*Goal of the exercise:* Reproduce exactly the lines below, starting at the line that contains "orange goblet [152,274,215,334]" and ending with the last line of the records, both included; leave out any pictures.

*Records for this exercise:*
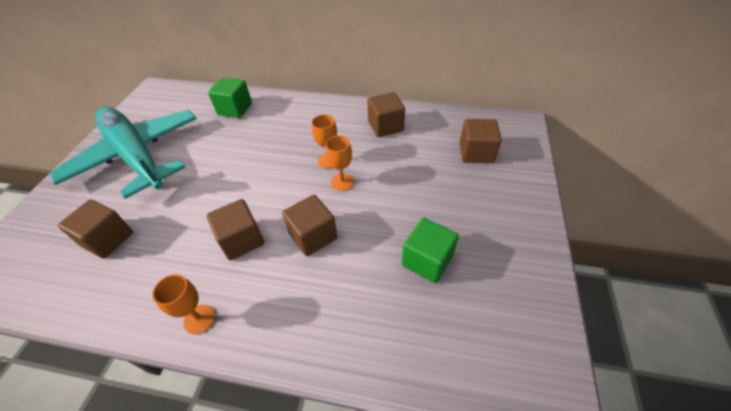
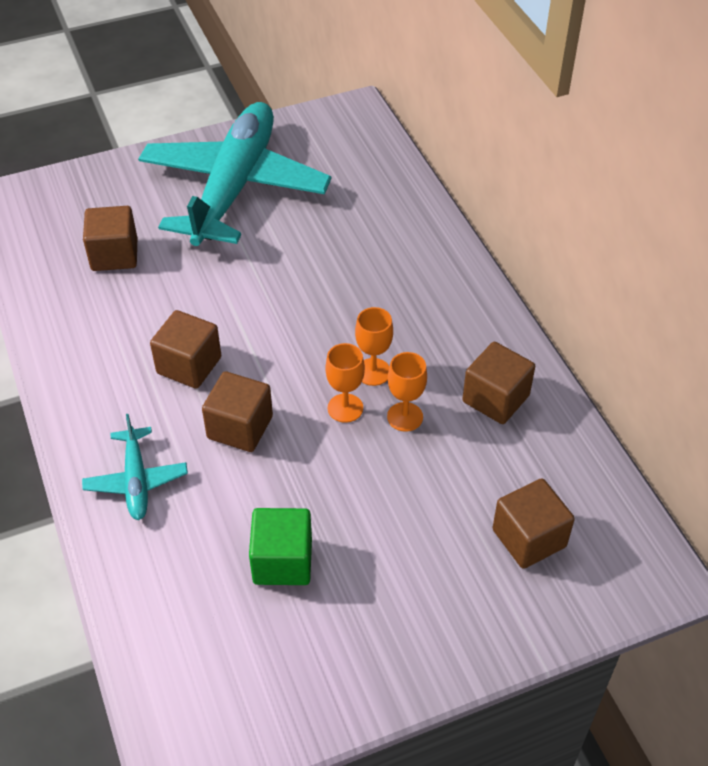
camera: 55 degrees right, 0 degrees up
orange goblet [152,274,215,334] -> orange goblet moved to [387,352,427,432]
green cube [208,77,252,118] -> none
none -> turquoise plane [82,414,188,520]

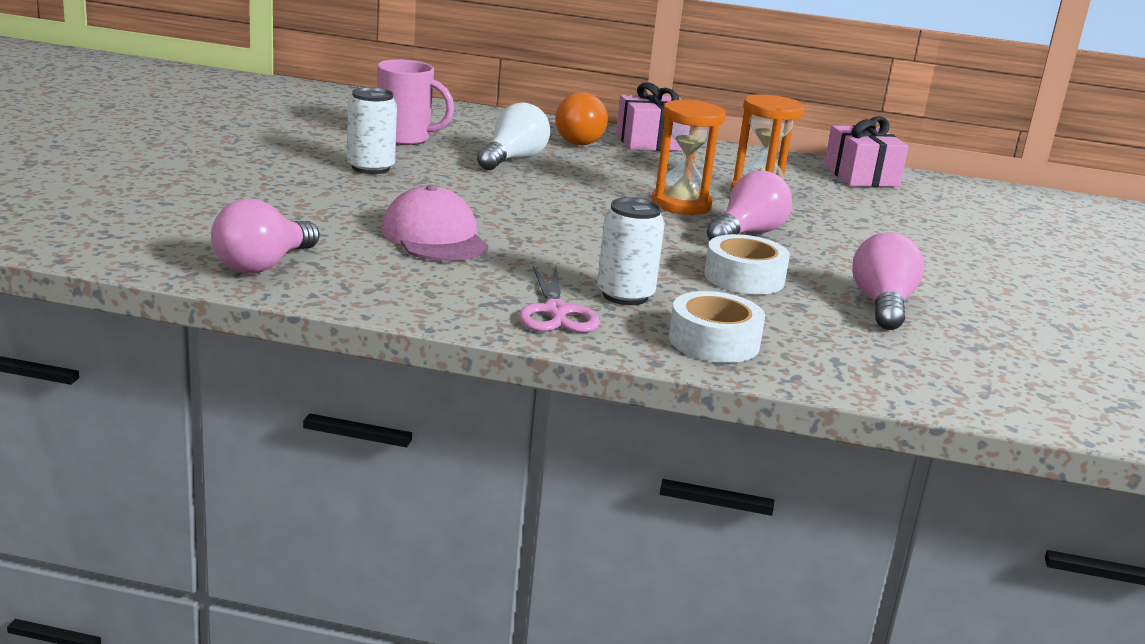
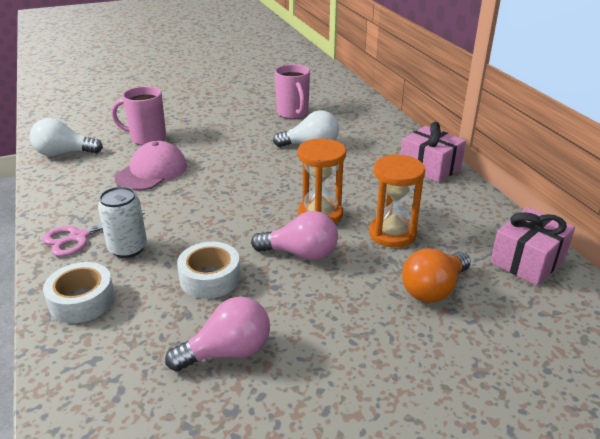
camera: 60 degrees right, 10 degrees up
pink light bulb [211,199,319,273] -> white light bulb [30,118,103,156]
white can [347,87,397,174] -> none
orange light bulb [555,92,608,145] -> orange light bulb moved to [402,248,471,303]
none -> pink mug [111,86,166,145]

*Result of the task:*
orange goblet [152,274,215,334] -> orange goblet moved to [387,352,427,432]
green cube [208,77,252,118] -> none
none -> turquoise plane [82,414,188,520]

camera: 60 degrees right, 10 degrees up
pink light bulb [211,199,319,273] -> white light bulb [30,118,103,156]
white can [347,87,397,174] -> none
orange light bulb [555,92,608,145] -> orange light bulb moved to [402,248,471,303]
none -> pink mug [111,86,166,145]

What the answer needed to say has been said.